> **TASK REQUIREMENTS**:
For the entries below, print exactly the lines between the line holding "moved | Teller/blau" and the line holding "camera: 75 degrees right, 5 degrees down", inclusive, and nothing else.

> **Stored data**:
· · · ·

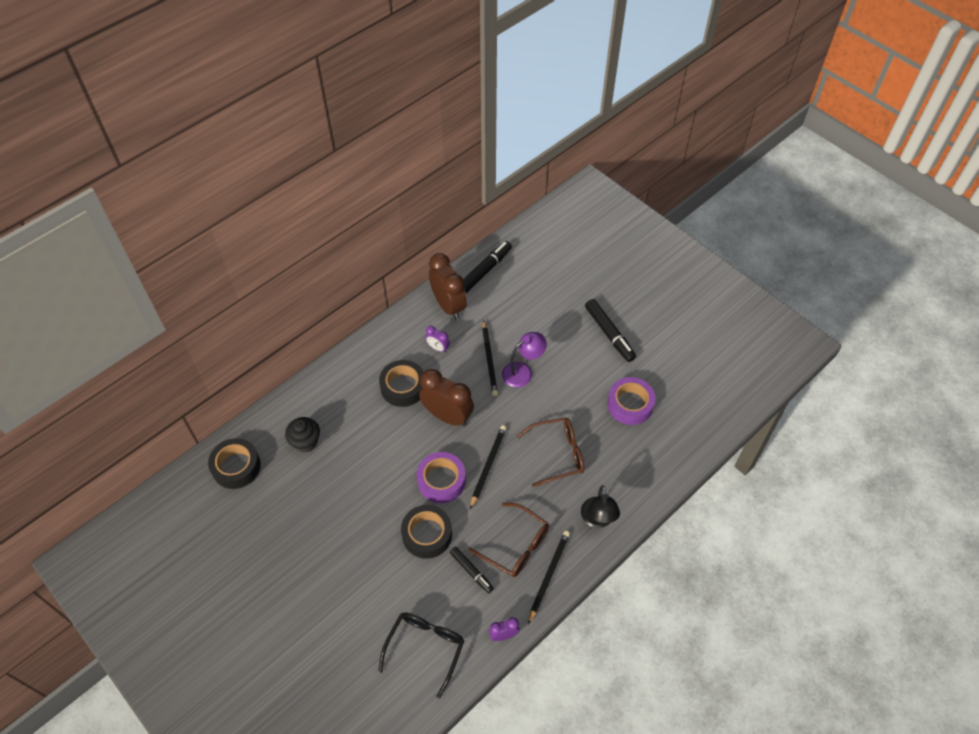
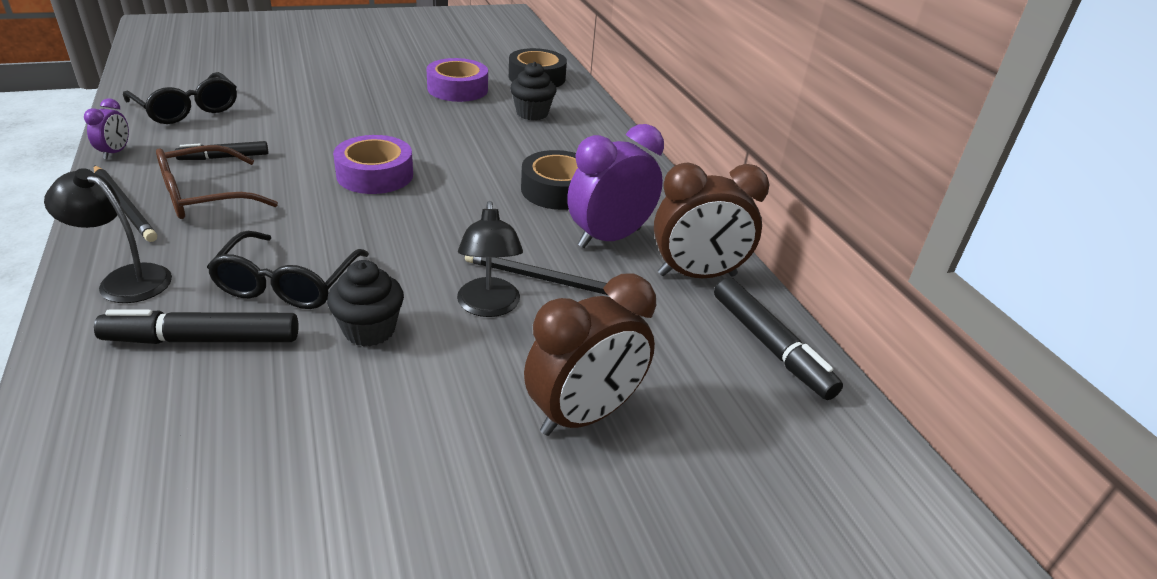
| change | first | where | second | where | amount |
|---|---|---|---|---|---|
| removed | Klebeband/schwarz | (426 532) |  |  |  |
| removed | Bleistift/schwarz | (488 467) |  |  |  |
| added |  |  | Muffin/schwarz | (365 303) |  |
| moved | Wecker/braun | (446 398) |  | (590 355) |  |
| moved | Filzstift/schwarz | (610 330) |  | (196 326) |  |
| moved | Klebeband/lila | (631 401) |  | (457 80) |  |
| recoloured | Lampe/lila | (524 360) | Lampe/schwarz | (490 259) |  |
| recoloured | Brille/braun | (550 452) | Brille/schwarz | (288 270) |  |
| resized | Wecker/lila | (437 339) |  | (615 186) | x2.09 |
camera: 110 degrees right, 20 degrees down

· · · ·

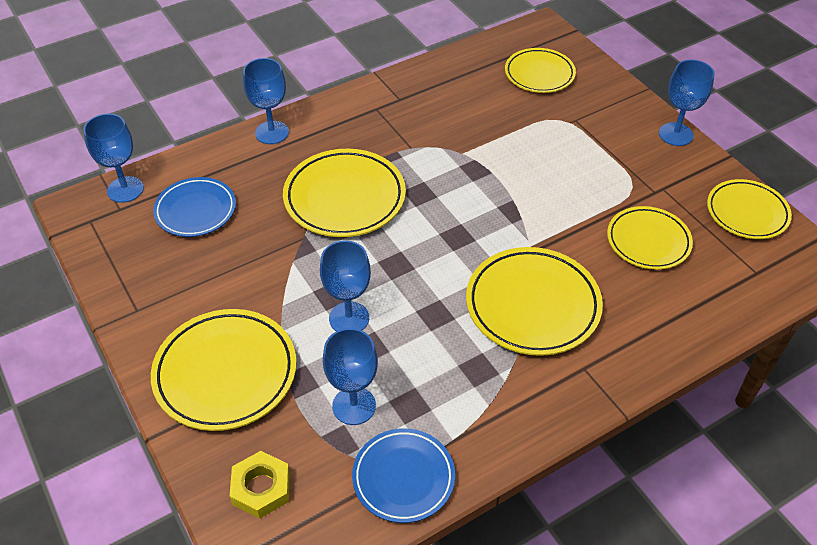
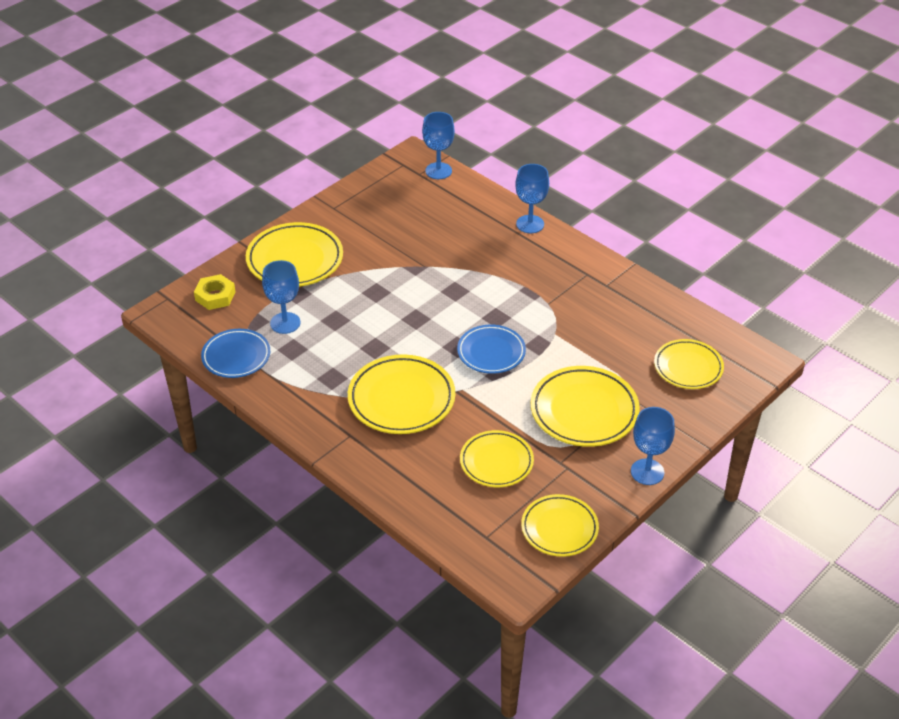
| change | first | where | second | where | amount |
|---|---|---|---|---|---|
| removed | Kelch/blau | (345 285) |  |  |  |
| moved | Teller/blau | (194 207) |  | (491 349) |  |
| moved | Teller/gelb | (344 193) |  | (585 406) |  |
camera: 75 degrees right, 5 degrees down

· · · ·

> **SOLUTION TO THIS TASK**:
| moved | Teller/blau | (194 207) |  | (491 349) |  |
| moved | Teller/gelb | (344 193) |  | (585 406) |  |
camera: 75 degrees right, 5 degrees down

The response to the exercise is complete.